**Given information**:
════════════════════

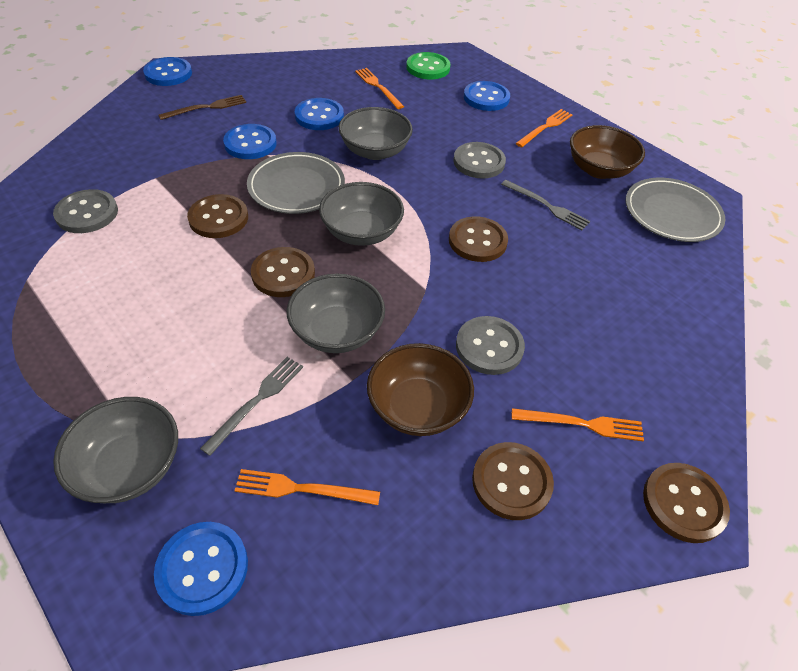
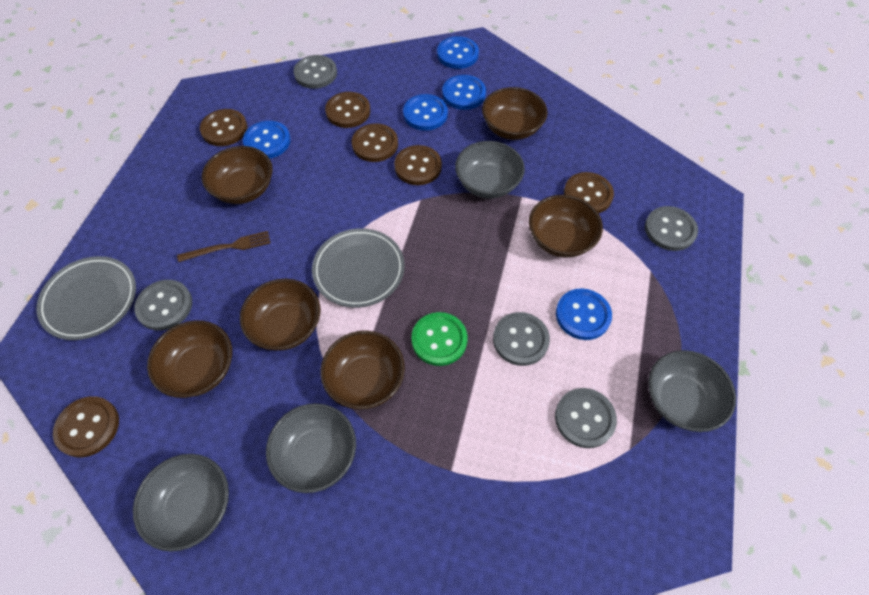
brown bowl: 2 -> 6
brown button: 5 -> 6
grey button: 3 -> 5
grey fork: 2 -> 0
orange fork: 4 -> 0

════════════════════

Copy out all the data above exactly, pictures excluded.

**Solved exercise**:
brown bowl: 2 -> 6
brown button: 5 -> 6
grey button: 3 -> 5
grey fork: 2 -> 0
orange fork: 4 -> 0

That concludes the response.